EXERCISE ▸ Retype every entry below without pictures.

(Items listed in a dataset)

####

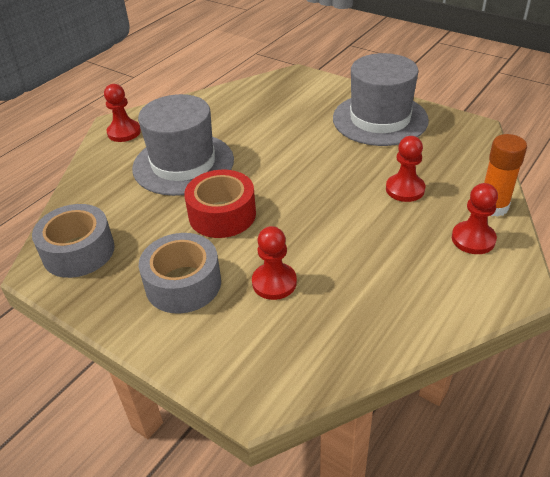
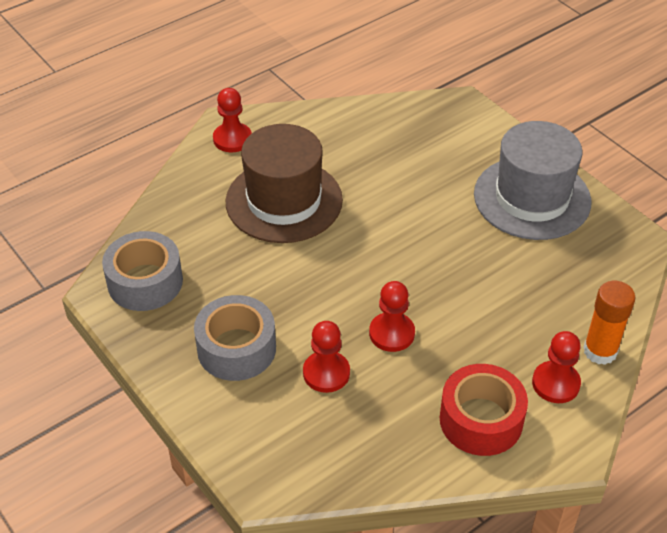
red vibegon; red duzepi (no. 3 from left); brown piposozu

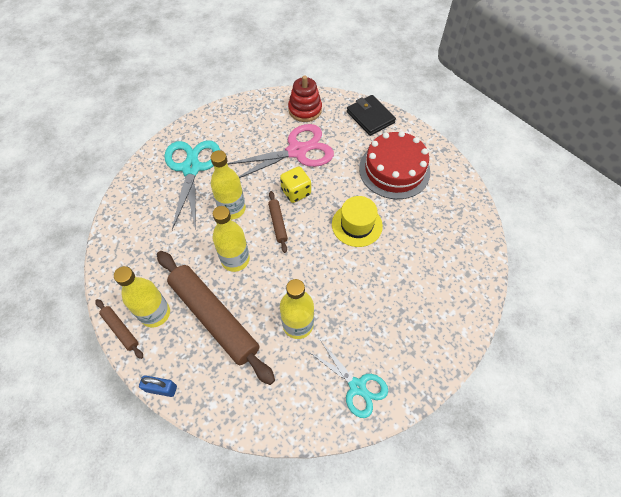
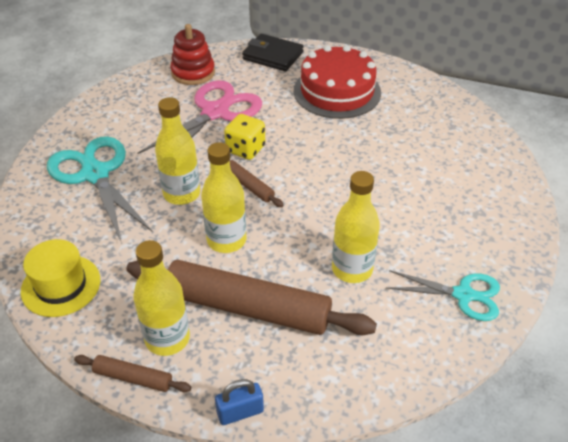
yellow piposozu

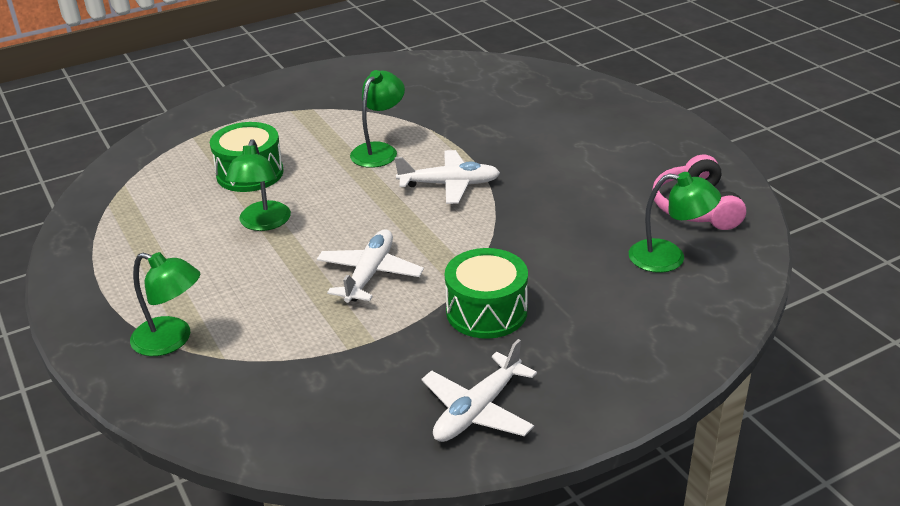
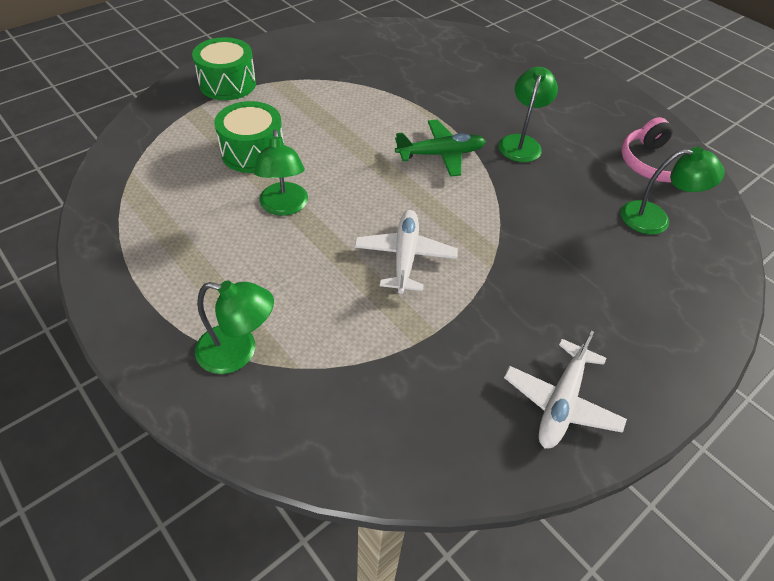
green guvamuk (no. 3 from left); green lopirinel (no. 1 from left); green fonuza

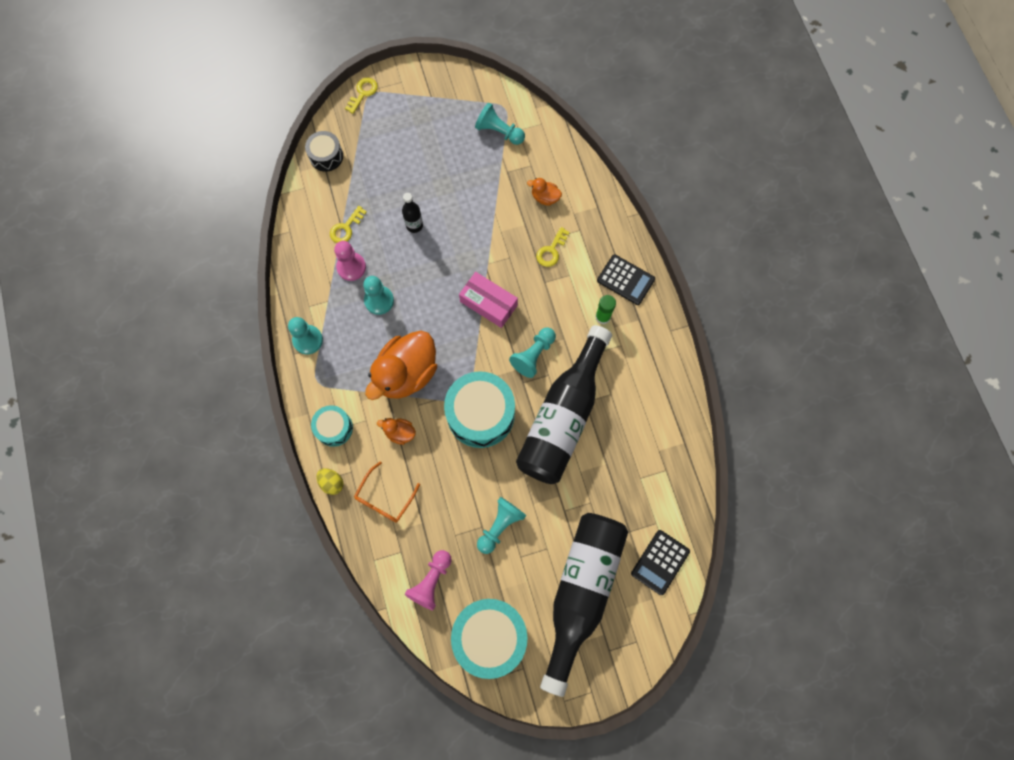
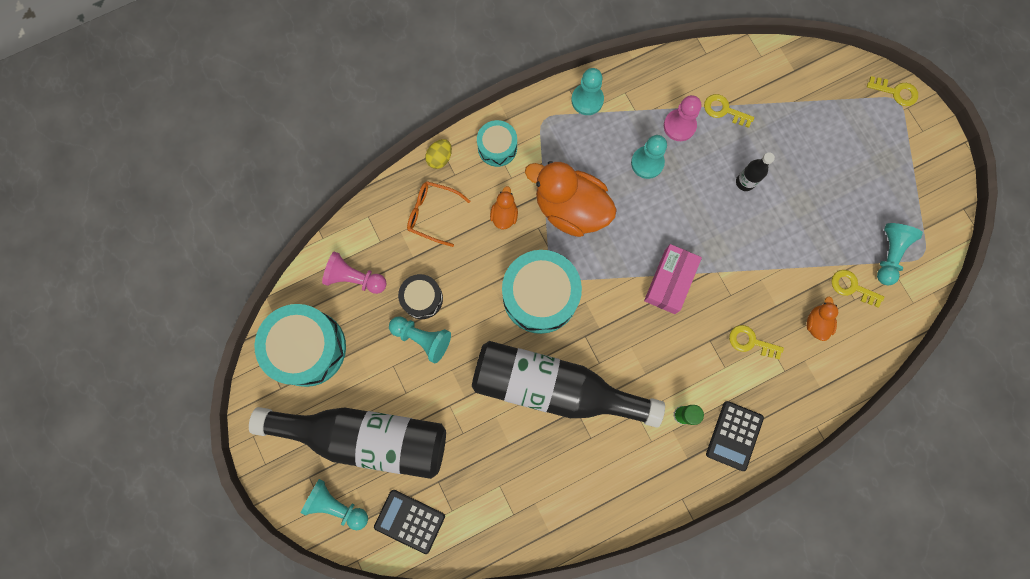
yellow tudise (no. 3 from left); black lopirinel; turquoise duzepi (no. 1 from left)

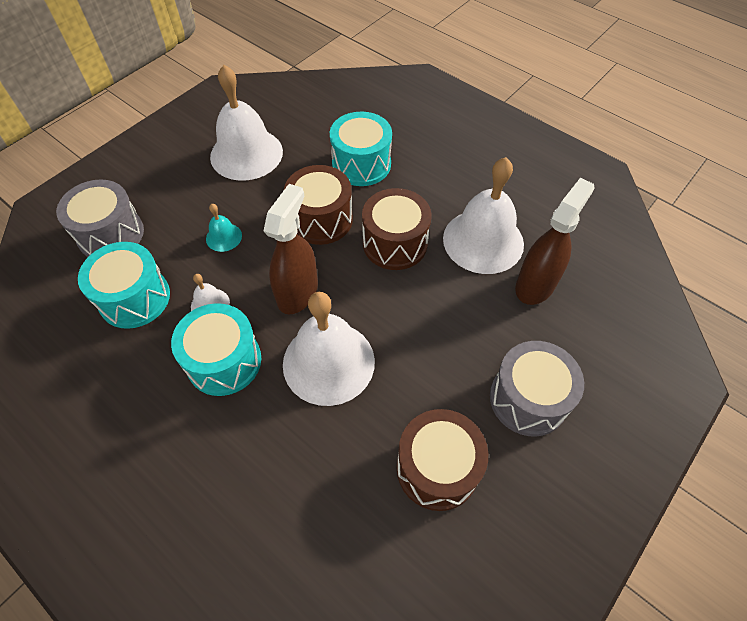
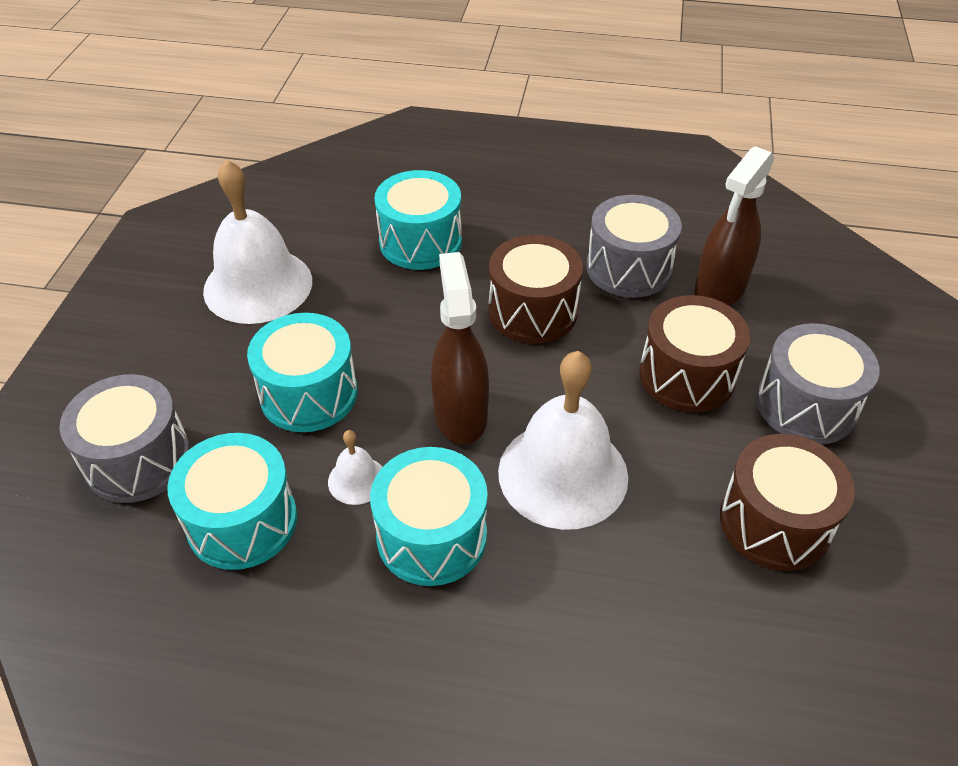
brown lopirinel (no. 2 from left); turquoise lopirinel (no. 2 from left); grey lopirinel (no. 2 from left); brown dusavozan (no. 2 from left)

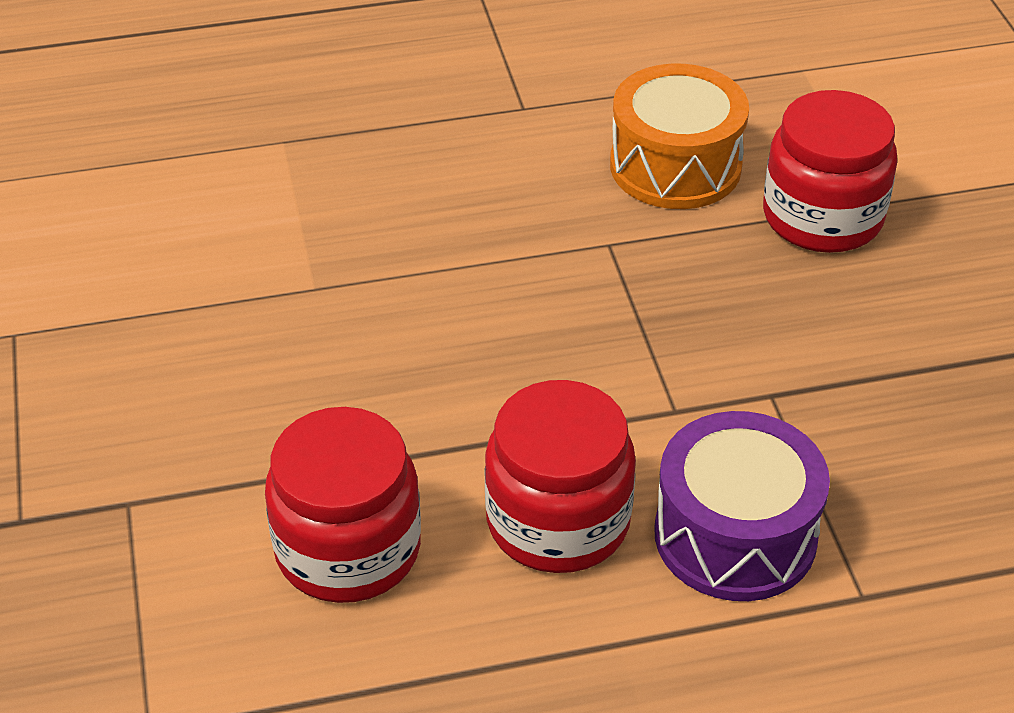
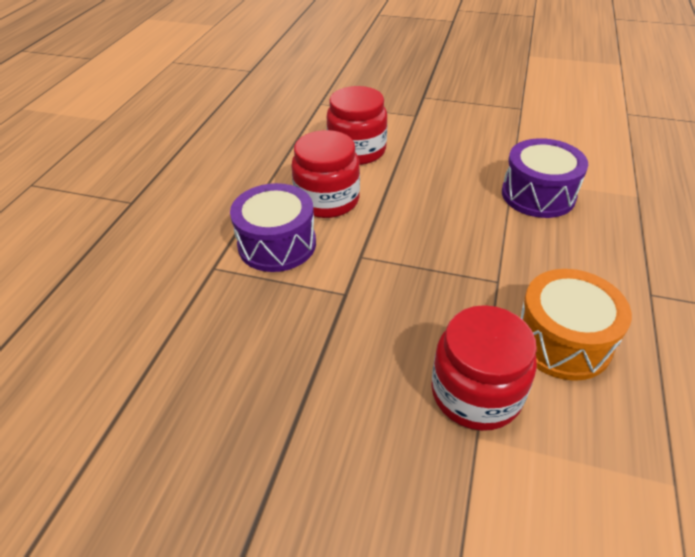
purple lopirinel (no. 2 from left)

####

ANSWER FOR THE TASK ▸
red vibegon; red duzepi (no. 3 from left); brown piposozu

yellow piposozu

green guvamuk (no. 3 from left); green lopirinel (no. 1 from left); green fonuza

yellow tudise (no. 3 from left); black lopirinel; turquoise duzepi (no. 1 from left)

brown lopirinel (no. 2 from left); turquoise lopirinel (no. 2 from left); grey lopirinel (no. 2 from left); brown dusavozan (no. 2 from left)

purple lopirinel (no. 2 from left)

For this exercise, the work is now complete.